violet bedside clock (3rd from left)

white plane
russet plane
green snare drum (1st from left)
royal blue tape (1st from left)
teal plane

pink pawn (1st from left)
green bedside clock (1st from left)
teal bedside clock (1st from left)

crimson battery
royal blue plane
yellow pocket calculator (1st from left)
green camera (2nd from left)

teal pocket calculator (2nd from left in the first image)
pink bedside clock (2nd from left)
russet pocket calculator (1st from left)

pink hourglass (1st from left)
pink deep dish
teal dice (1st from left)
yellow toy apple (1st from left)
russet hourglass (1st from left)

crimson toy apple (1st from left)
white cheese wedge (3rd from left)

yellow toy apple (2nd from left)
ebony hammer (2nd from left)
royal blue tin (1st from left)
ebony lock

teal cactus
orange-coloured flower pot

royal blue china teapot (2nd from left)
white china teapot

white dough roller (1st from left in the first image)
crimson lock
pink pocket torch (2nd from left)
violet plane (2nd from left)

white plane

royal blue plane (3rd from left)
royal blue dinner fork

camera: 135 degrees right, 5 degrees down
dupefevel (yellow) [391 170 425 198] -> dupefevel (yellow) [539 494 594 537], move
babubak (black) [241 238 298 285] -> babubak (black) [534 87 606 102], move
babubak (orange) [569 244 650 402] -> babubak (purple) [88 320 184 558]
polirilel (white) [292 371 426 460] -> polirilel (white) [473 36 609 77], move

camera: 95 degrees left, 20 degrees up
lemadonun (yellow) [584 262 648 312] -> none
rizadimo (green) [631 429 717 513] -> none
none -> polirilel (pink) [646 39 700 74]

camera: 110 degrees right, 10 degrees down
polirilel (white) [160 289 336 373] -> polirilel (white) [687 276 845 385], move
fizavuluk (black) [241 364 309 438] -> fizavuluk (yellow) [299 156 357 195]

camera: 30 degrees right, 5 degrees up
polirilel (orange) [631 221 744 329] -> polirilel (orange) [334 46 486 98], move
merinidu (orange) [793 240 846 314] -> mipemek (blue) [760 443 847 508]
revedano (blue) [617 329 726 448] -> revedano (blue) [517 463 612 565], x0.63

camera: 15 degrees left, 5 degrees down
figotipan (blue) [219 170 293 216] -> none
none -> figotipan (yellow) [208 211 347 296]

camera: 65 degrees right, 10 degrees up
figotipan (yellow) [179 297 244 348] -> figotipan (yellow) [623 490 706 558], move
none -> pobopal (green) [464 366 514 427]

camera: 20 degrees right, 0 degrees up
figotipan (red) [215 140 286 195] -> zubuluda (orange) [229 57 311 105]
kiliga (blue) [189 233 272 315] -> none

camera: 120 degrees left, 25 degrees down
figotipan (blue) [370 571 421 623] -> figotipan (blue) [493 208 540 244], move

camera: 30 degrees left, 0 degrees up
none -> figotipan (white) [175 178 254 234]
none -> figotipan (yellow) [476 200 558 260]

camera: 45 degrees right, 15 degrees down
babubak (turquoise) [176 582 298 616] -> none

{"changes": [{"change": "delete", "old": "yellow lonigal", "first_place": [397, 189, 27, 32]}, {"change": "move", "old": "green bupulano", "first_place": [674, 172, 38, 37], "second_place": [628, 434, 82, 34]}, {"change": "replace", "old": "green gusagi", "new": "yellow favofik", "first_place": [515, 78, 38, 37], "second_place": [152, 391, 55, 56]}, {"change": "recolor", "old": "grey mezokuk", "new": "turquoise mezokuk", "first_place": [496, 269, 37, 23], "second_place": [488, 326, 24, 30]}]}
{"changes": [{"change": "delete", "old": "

---+---

Task instructions:
Only the lines from the beginning of the material above through the line with "babubak (orange) [569" are wanted; extract them exactly.

Your response:
violet bedside clock (3rd from left)

white plane
russet plane
green snare drum (1st from left)
royal blue tape (1st from left)
teal plane

pink pawn (1st from left)
green bedside clock (1st from left)
teal bedside clock (1st from left)

crimson battery
royal blue plane
yellow pocket calculator (1st from left)
green camera (2nd from left)

teal pocket calculator (2nd from left in the first image)
pink bedside clock (2nd from left)
russet pocket calculator (1st from left)

pink hourglass (1st from left)
pink deep dish
teal dice (1st from left)
yellow toy apple (1st from left)
russet hourglass (1st from left)

crimson toy apple (1st from left)
white cheese wedge (3rd from left)

yellow toy apple (2nd from left)
ebony hammer (2nd from left)
royal blue tin (1st from left)
ebony lock

teal cactus
orange-coloured flower pot

royal blue china teapot (2nd from left)
white china teapot

white dough roller (1st from left in the first image)
crimson lock
pink pocket torch (2nd from left)
violet plane (2nd from left)

white plane

royal blue plane (3rd from left)
royal blue dinner fork

camera: 135 degrees right, 5 degrees down
dupefevel (yellow) [391 170 425 198] -> dupefevel (yellow) [539 494 594 537], move
babubak (black) [241 238 298 285] -> babubak (black) [534 87 606 102], move
babubak (orange) [569 244 650 402] -> babubak (purple) [88 320 184 558]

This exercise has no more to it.